Assigned task> Copy the listing in full and exactly, omitting its images.

Records shown>

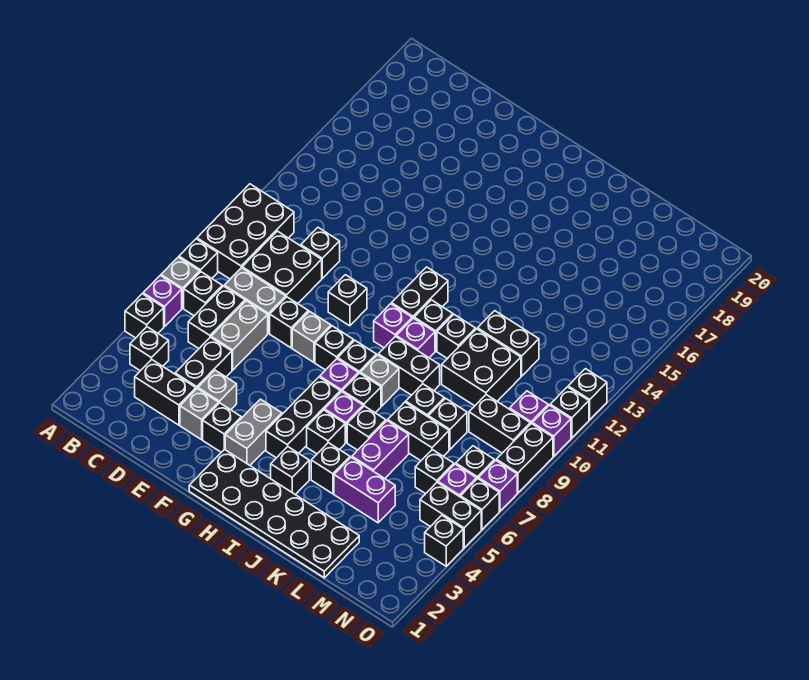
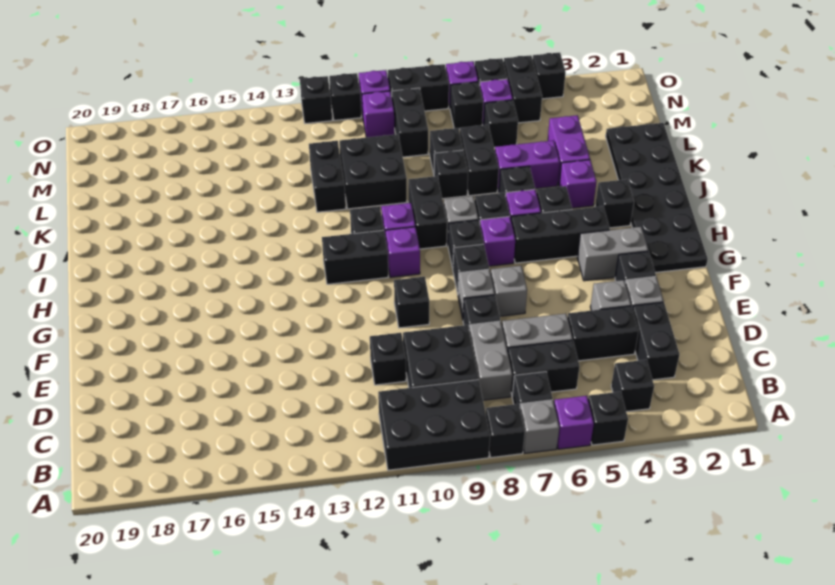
none -> grey brick F7 level 1
black brick J4 level 1 -> purple brick J4 level 1
black brick J11 level 1 -> none

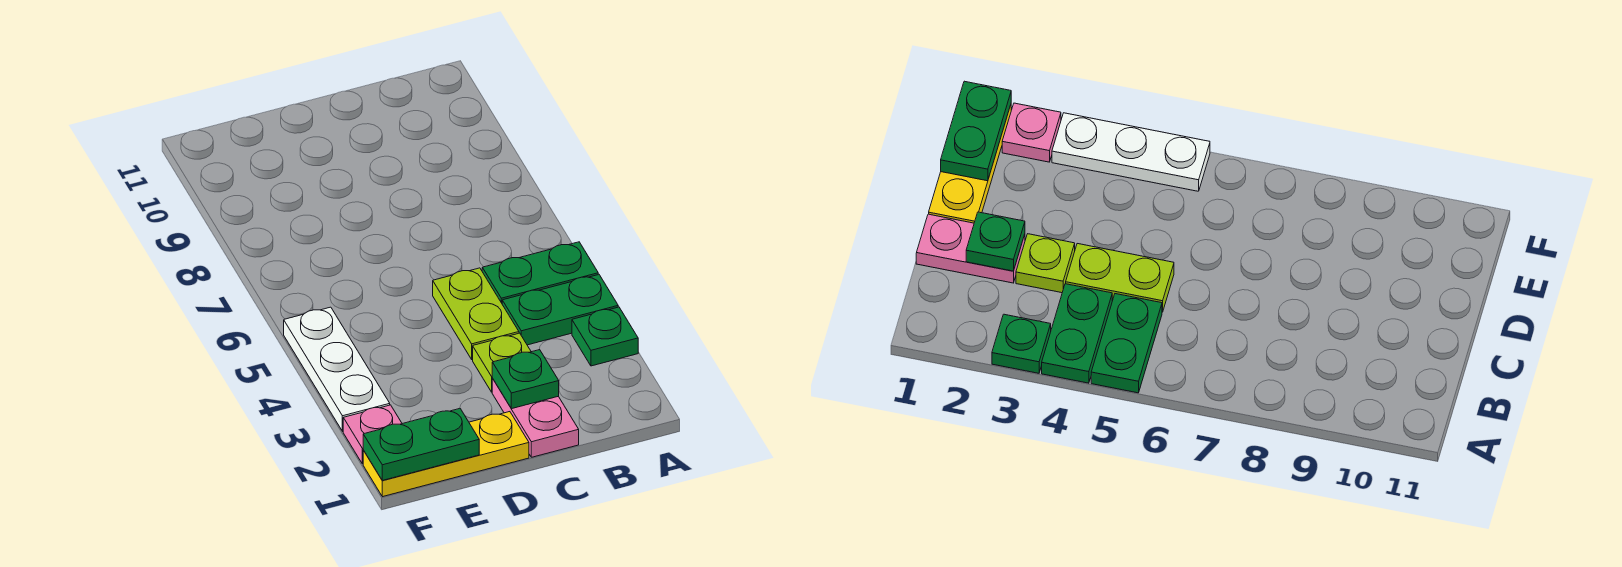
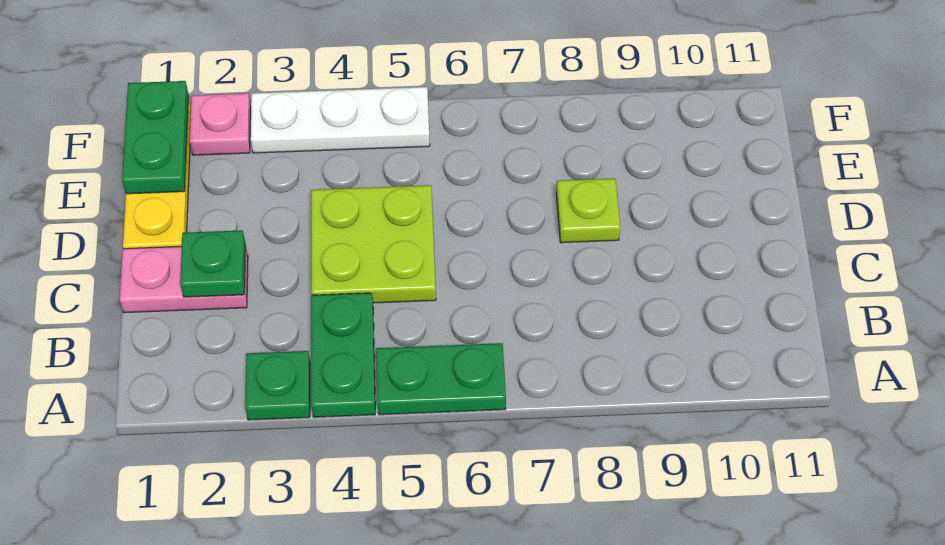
green plate A5:B5 level 1 -> green plate A5:A6 level 1
lime plate C3 level 1 -> lime plate D8 level 1
lime plate C4:C5 level 1 -> lime plate C4:D5 level 1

Result for this exercise>
none -> grey brick F7 level 1
black brick J4 level 1 -> purple brick J4 level 1
black brick J11 level 1 -> none

green plate A5:B5 level 1 -> green plate A5:A6 level 1
lime plate C3 level 1 -> lime plate D8 level 1
lime plate C4:C5 level 1 -> lime plate C4:D5 level 1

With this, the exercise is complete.